● DATA SHOWN:
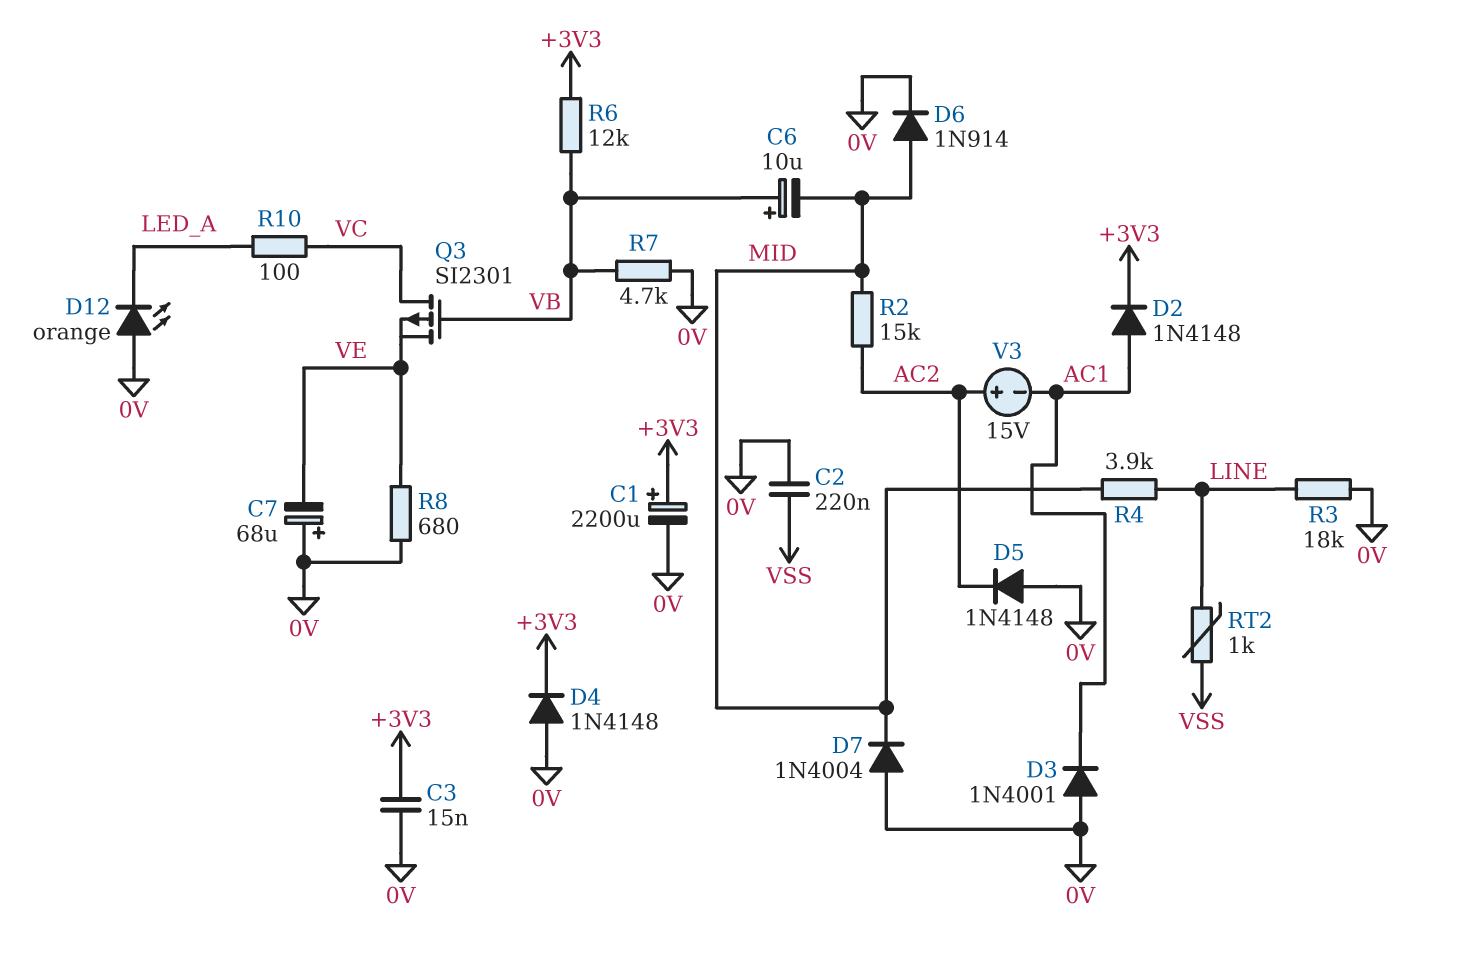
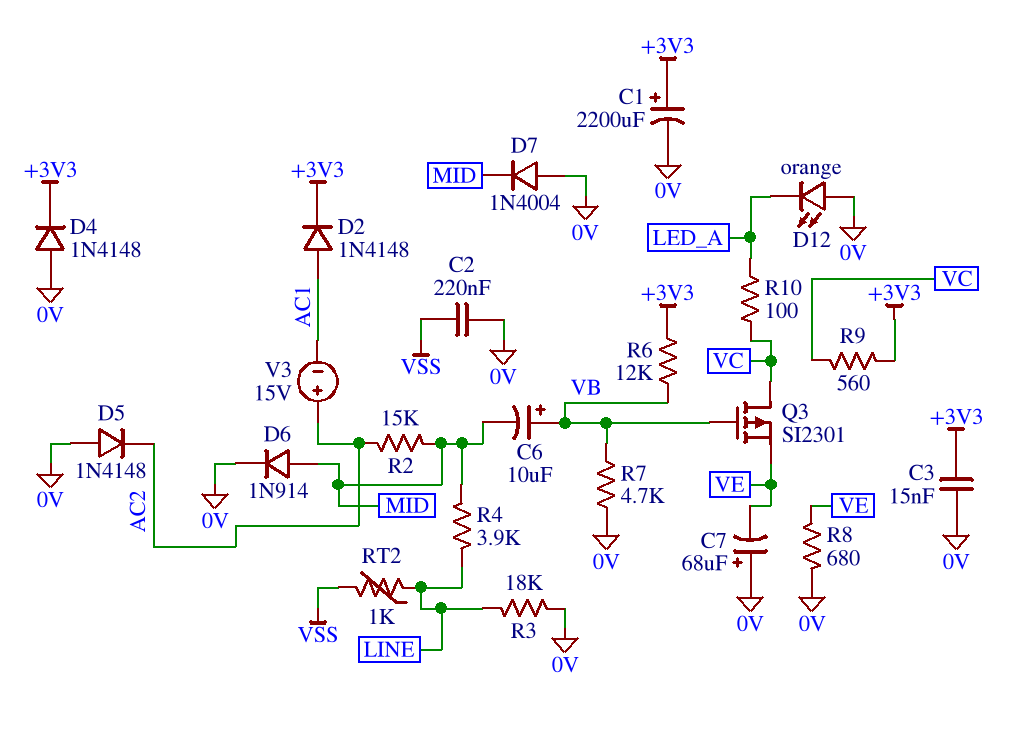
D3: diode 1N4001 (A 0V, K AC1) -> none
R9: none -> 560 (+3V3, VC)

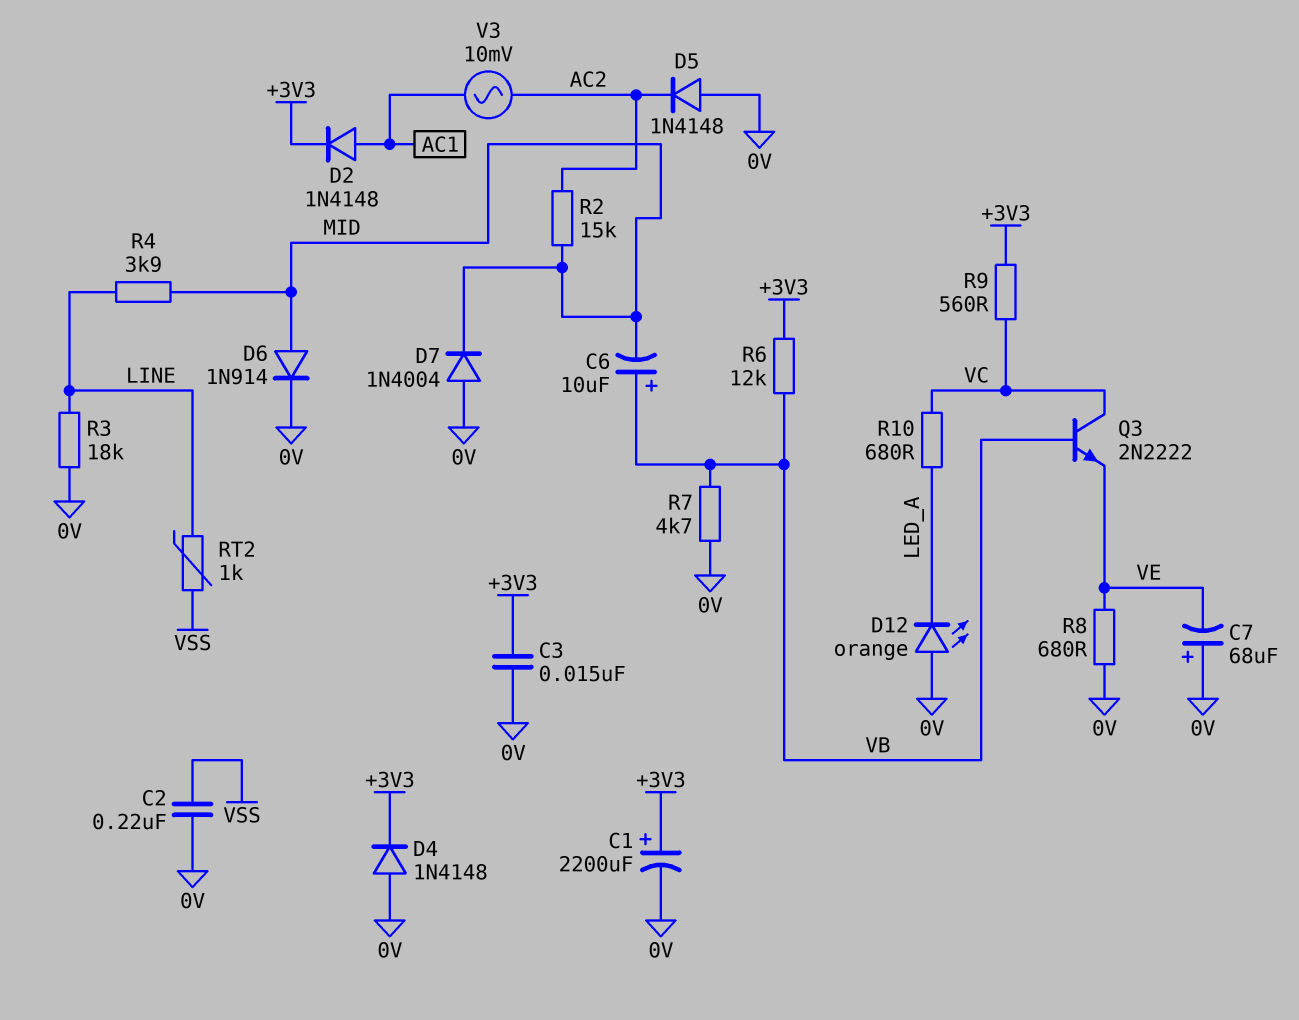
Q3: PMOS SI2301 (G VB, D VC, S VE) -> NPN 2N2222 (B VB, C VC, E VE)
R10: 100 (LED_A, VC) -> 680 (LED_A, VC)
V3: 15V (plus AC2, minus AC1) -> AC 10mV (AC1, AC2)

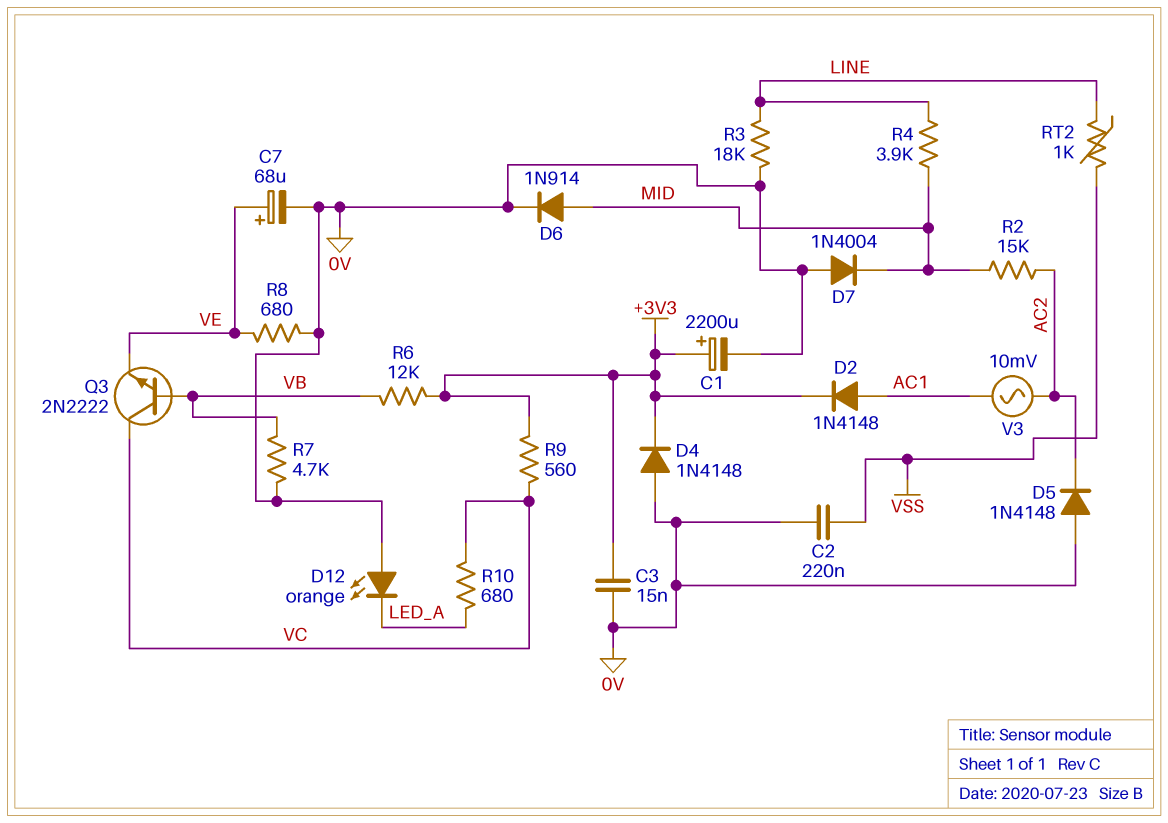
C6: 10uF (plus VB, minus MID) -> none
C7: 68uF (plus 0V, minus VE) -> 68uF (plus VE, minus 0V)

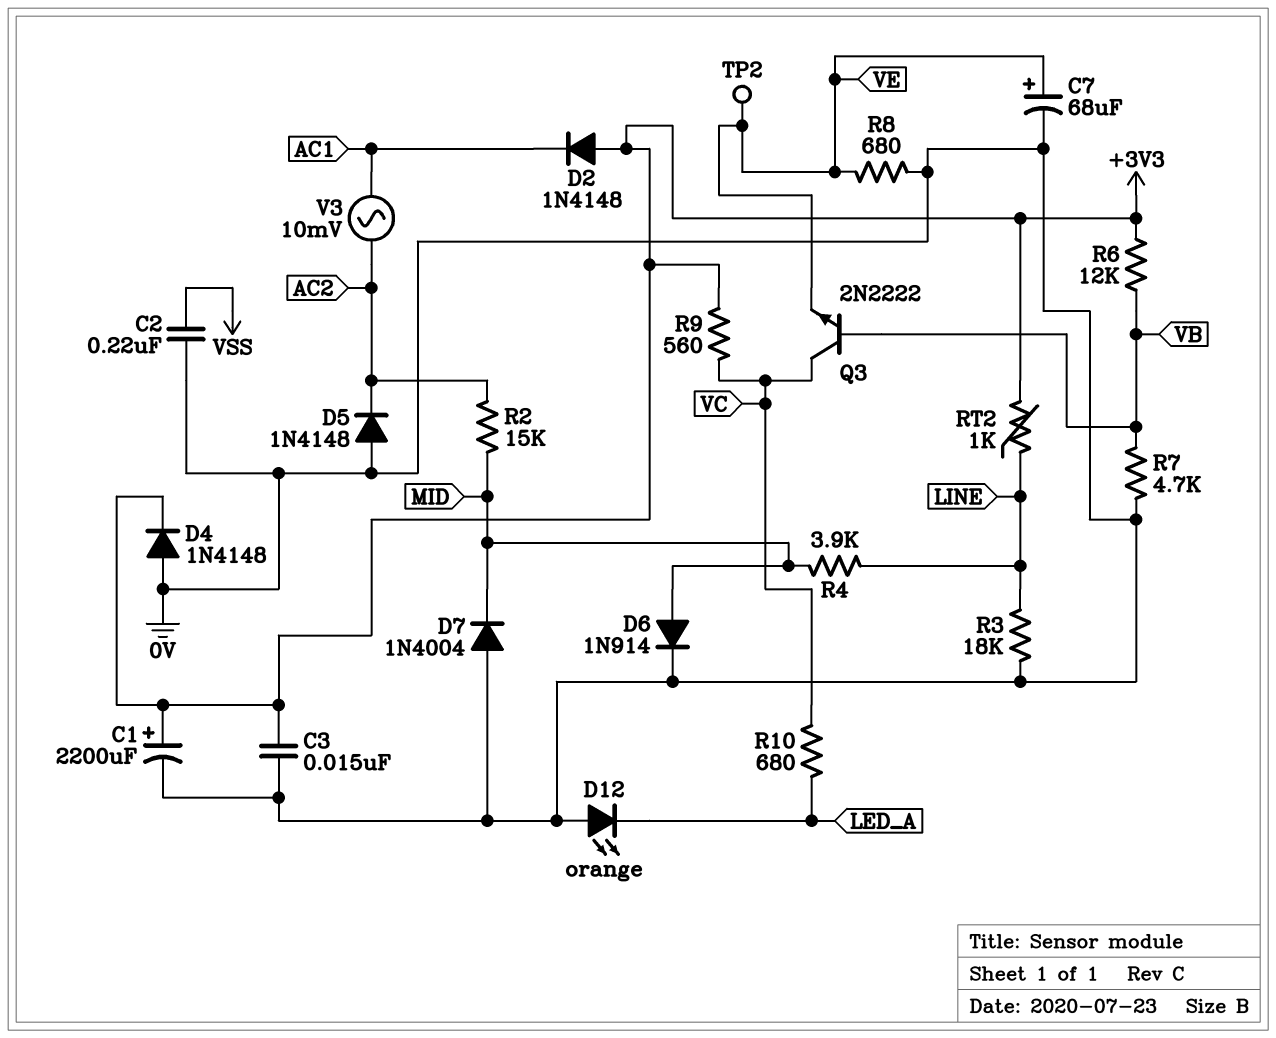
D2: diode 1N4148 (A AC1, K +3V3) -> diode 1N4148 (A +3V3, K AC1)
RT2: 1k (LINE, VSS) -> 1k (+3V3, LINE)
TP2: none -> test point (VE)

● REQUIRED WORK:
Word for word, restate the whole listing and drop the images.

● WRITTEN SOLUTION:
D3: diode 1N4001 (A 0V, K AC1) -> none
R9: none -> 560 (+3V3, VC)

Q3: PMOS SI2301 (G VB, D VC, S VE) -> NPN 2N2222 (B VB, C VC, E VE)
R10: 100 (LED_A, VC) -> 680 (LED_A, VC)
V3: 15V (plus AC2, minus AC1) -> AC 10mV (AC1, AC2)

C6: 10uF (plus VB, minus MID) -> none
C7: 68uF (plus 0V, minus VE) -> 68uF (plus VE, minus 0V)

D2: diode 1N4148 (A AC1, K +3V3) -> diode 1N4148 (A +3V3, K AC1)
RT2: 1k (LINE, VSS) -> 1k (+3V3, LINE)
TP2: none -> test point (VE)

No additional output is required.